▸ **EXERCISE DATA**:
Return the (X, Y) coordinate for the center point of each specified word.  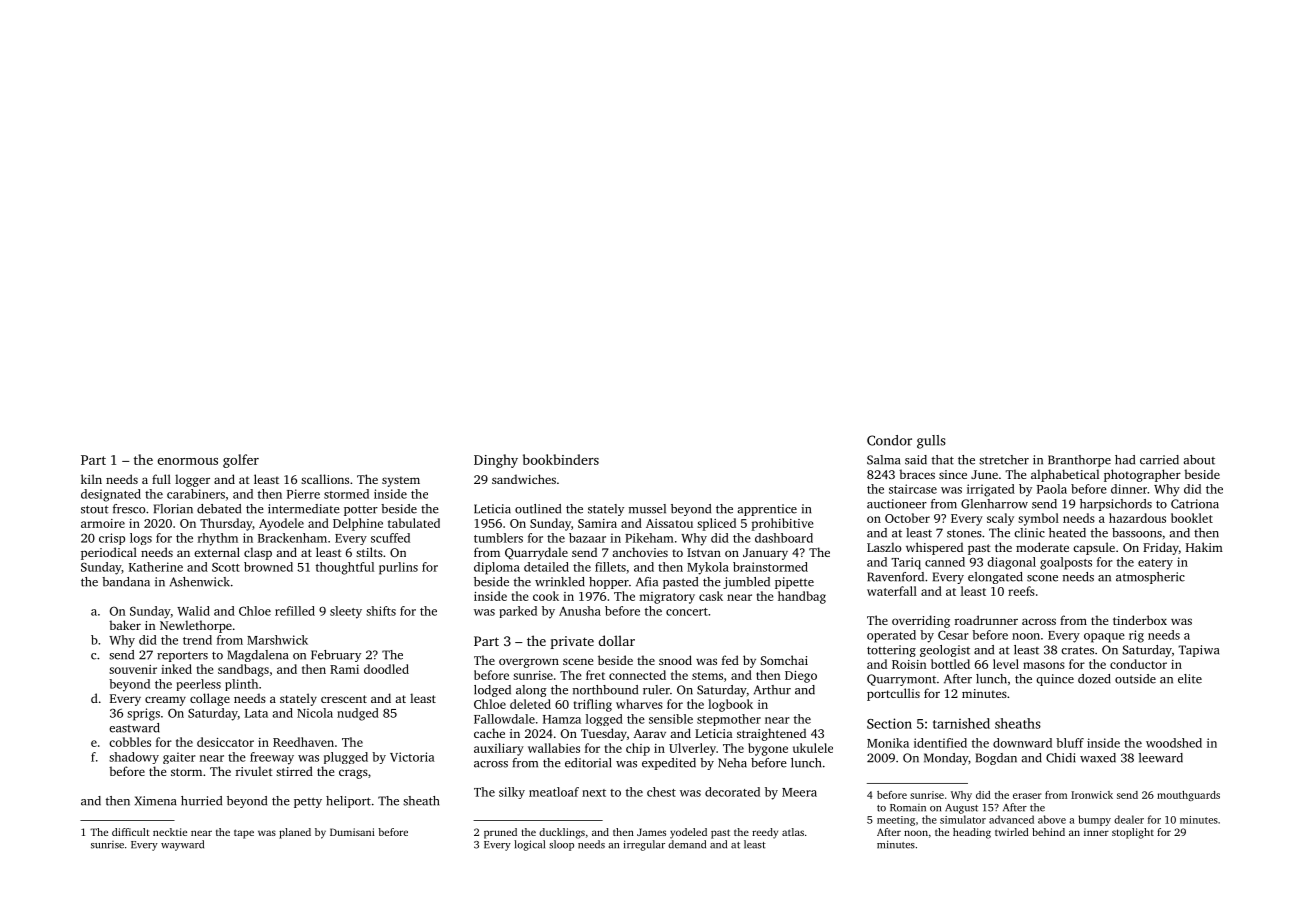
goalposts (1066, 563)
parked (518, 612)
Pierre (303, 494)
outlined (538, 509)
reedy (765, 833)
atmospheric (1150, 578)
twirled (1012, 832)
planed (295, 833)
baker (125, 625)
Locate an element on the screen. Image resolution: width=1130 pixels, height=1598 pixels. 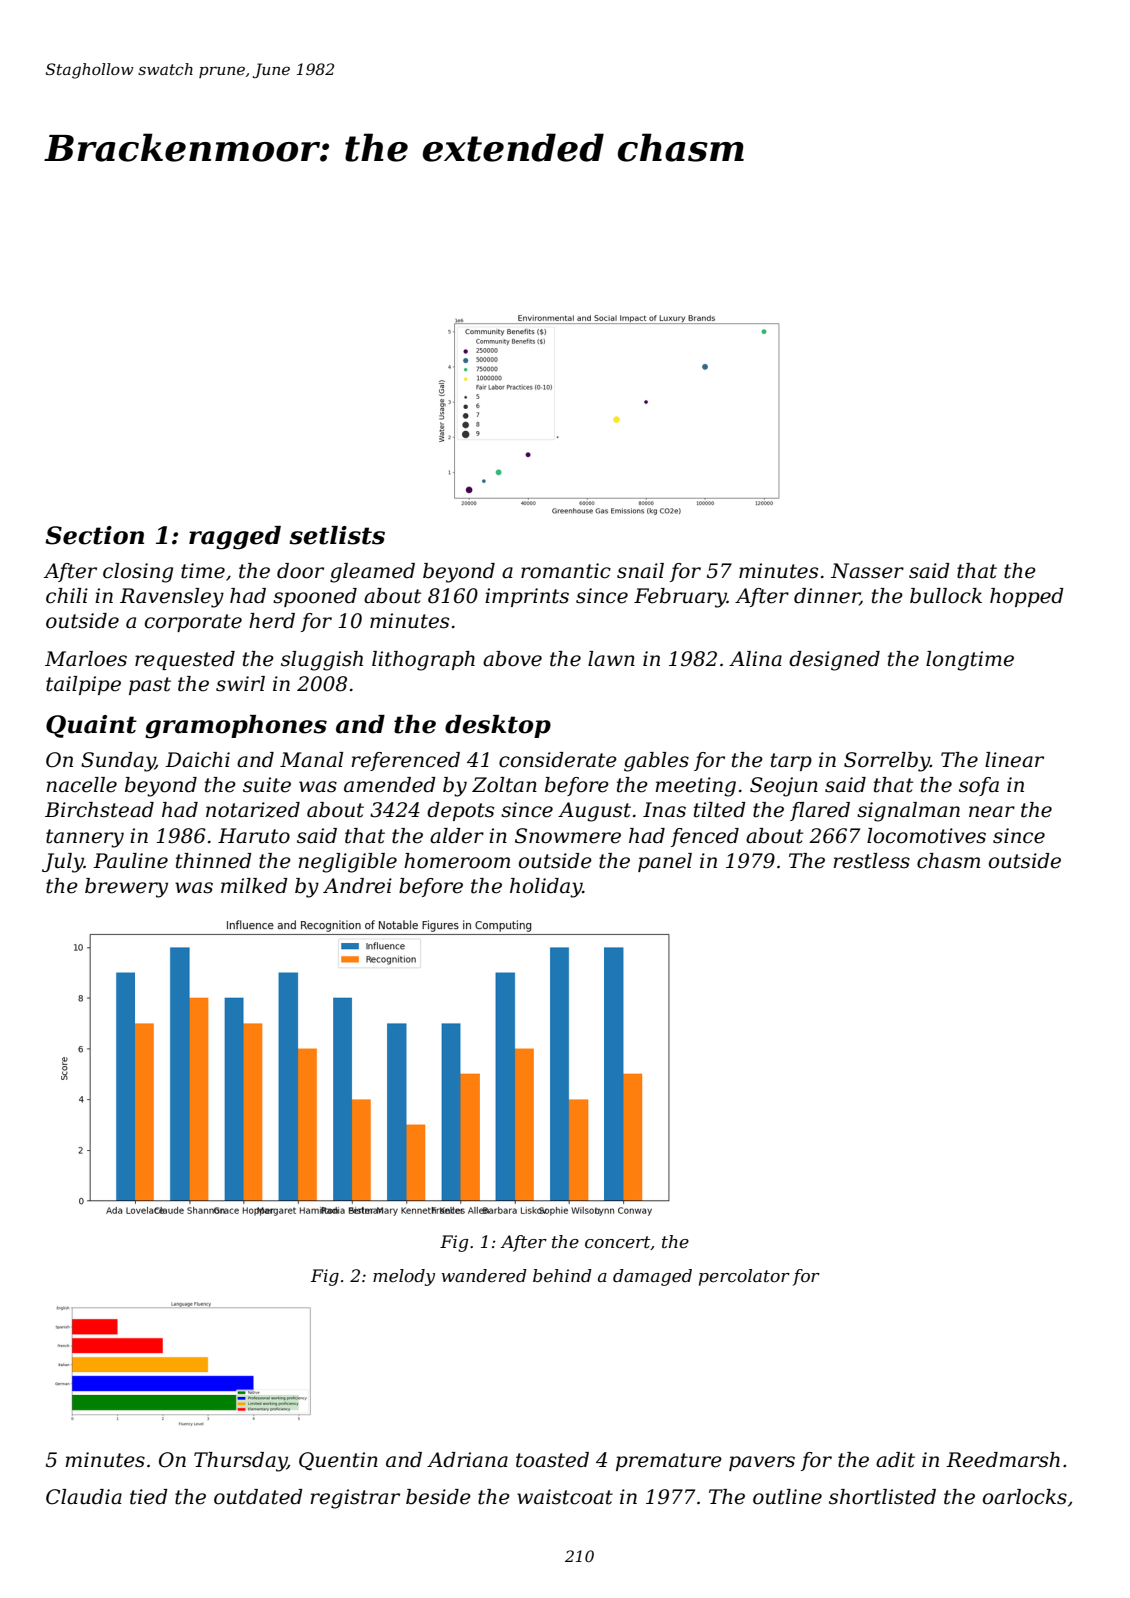
snail is located at coordinates (640, 571).
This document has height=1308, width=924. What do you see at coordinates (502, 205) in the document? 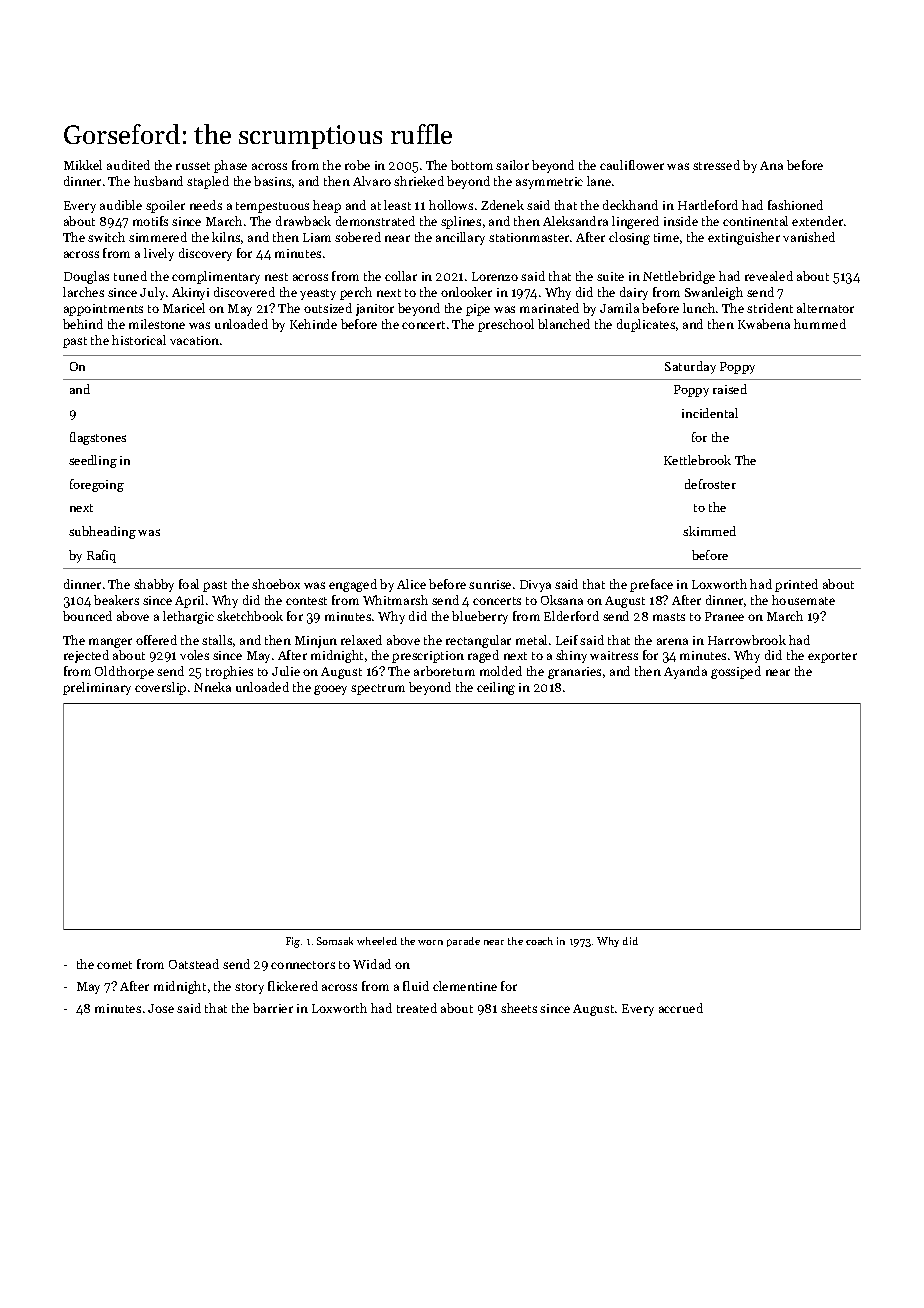
I see `Zdenek` at bounding box center [502, 205].
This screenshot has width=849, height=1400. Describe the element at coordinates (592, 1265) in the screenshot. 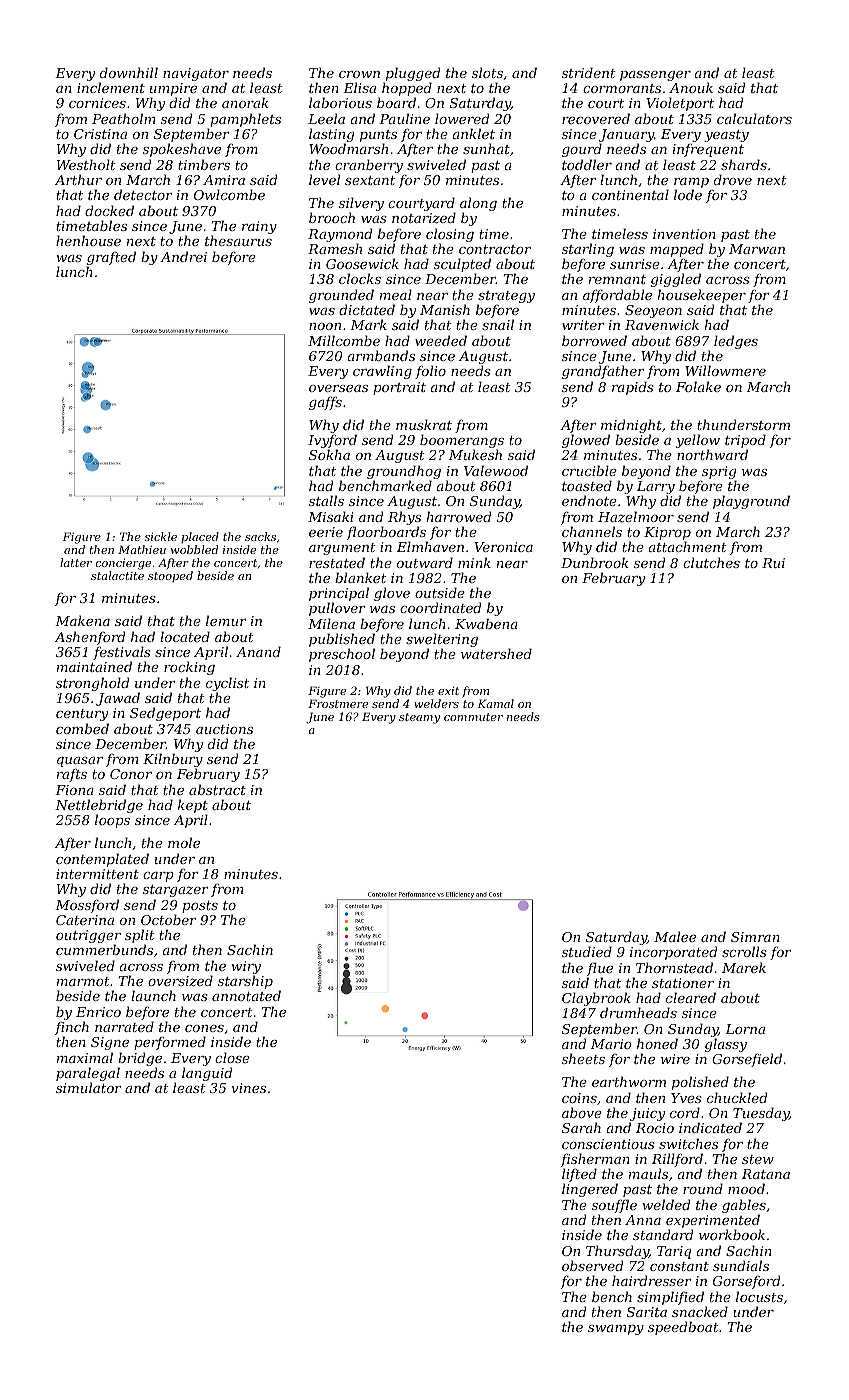

I see `observed` at that location.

▸ **WHAT IS REQUIRED**: Copy the whole listing above word for word, leaving out the pictures.

▸ **WRITTEN SOLUTION**:
Return the (X, Y) coordinate for the center point of each specified word.  
goalposts (1066, 563)
parked (518, 612)
Pierre (303, 494)
outlined (538, 509)
reedy (765, 833)
atmospheric (1150, 578)
twirled (1012, 832)
planed (295, 833)
baker (125, 625)
Locate an element on the screen. Image resolution: width=1130 pixels, height=1598 pixels. 
snail is located at coordinates (640, 571).
This document has height=1308, width=924. What do you see at coordinates (502, 205) in the document? 
I see `Zdenek` at bounding box center [502, 205].
This screenshot has width=849, height=1400. Describe the element at coordinates (592, 1265) in the screenshot. 

I see `observed` at that location.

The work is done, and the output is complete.